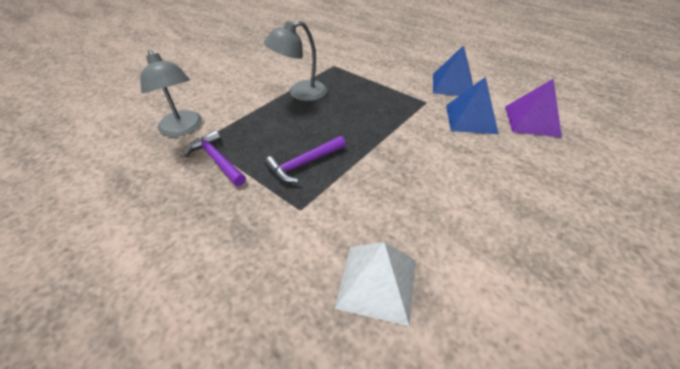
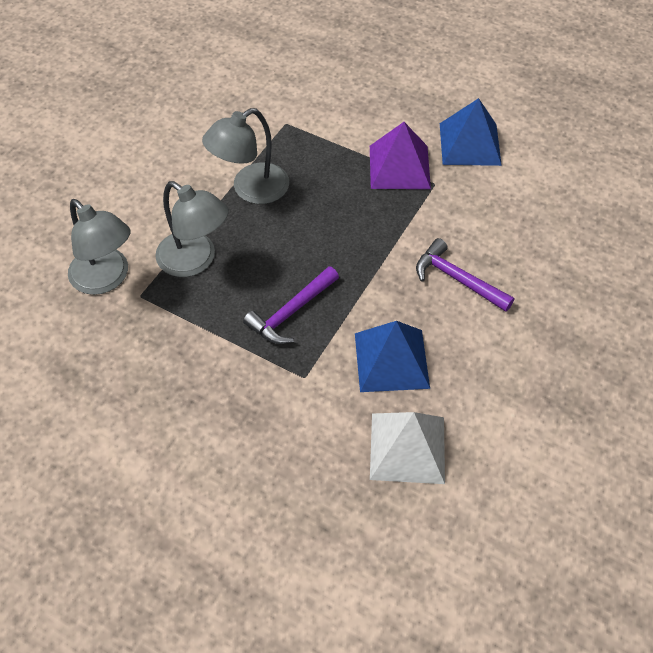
camera: 10 degrees left, 10 degrees up
(217, 160) = (176, 323): purple hammer -> purple hammer (457, 279)
(248, 125) = (195, 261): none -> grey lamp
(471, 119) = (497, 207): blue pyramid -> blue pyramid (391, 360)
(531, 121) = (577, 200): purple pyramid -> purple pyramid (399, 167)

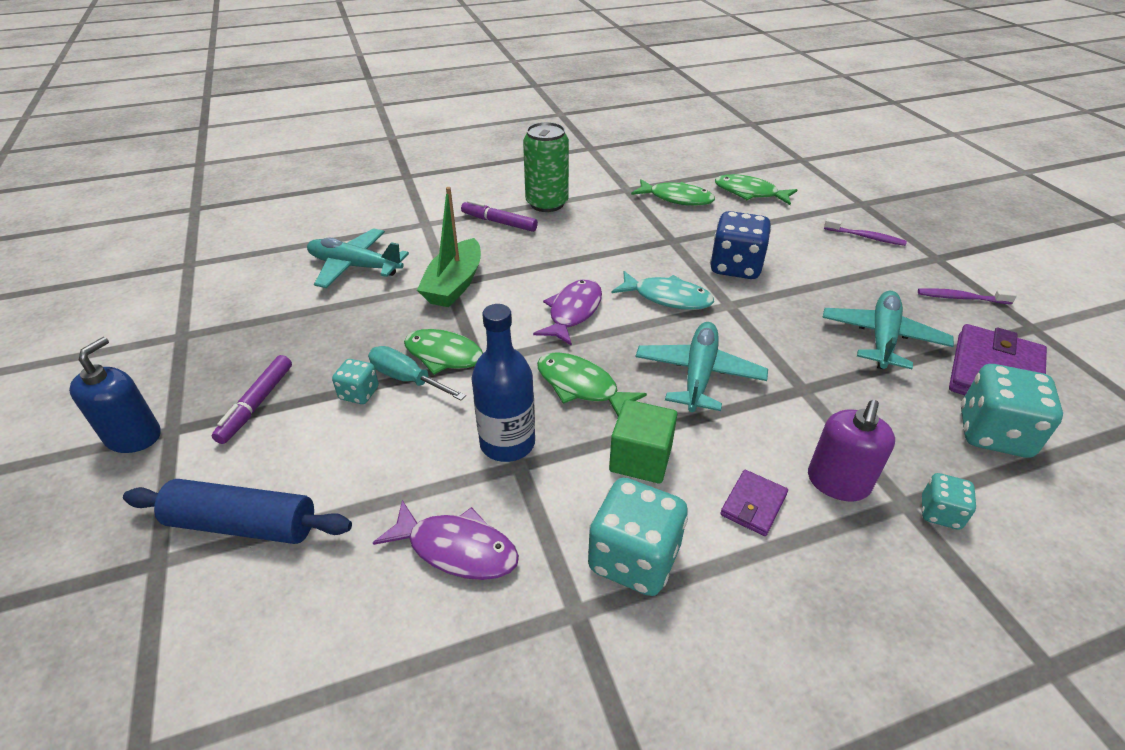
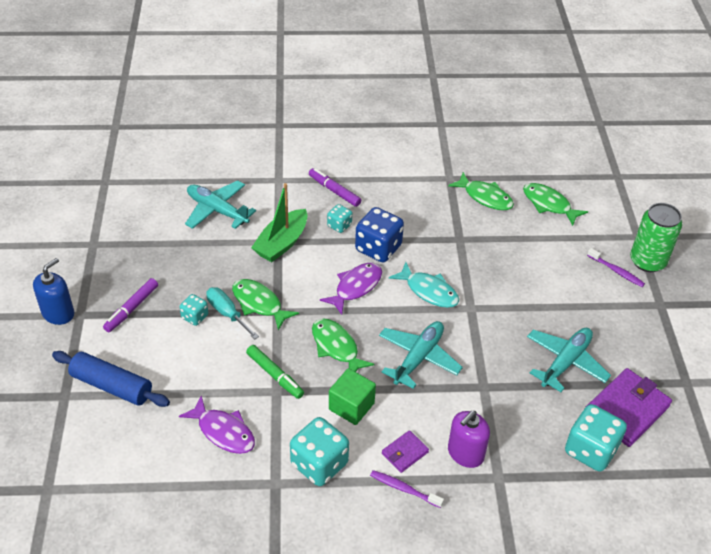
camera: 15 degrees right, 5 degrees up
(507, 443) = (274, 375): blue bottle -> green marker
(547, 203) = (378, 179): green can -> green can (647, 261)
(735, 267) = (494, 276): blue dice -> blue dice (378, 248)
(940, 513) = (516, 488): turquoise dice -> turquoise dice (339, 225)
(961, 298) = (651, 344): purple toothbrush -> purple toothbrush (404, 489)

════════════════════

EXERCISE DIRECTIONS
Using the data above, print only the lines starting at the one with "(217, 160) = (176, 323): purple" and ending at the one with "(735, 267) = (494, 276): blue", exactly as they stand, minus the pictures.

ANSWER BOX
(217, 160) = (176, 323): purple hammer -> purple hammer (457, 279)
(248, 125) = (195, 261): none -> grey lamp
(471, 119) = (497, 207): blue pyramid -> blue pyramid (391, 360)
(531, 121) = (577, 200): purple pyramid -> purple pyramid (399, 167)

camera: 15 degrees right, 5 degrees up
(507, 443) = (274, 375): blue bottle -> green marker
(547, 203) = (378, 179): green can -> green can (647, 261)
(735, 267) = (494, 276): blue dice -> blue dice (378, 248)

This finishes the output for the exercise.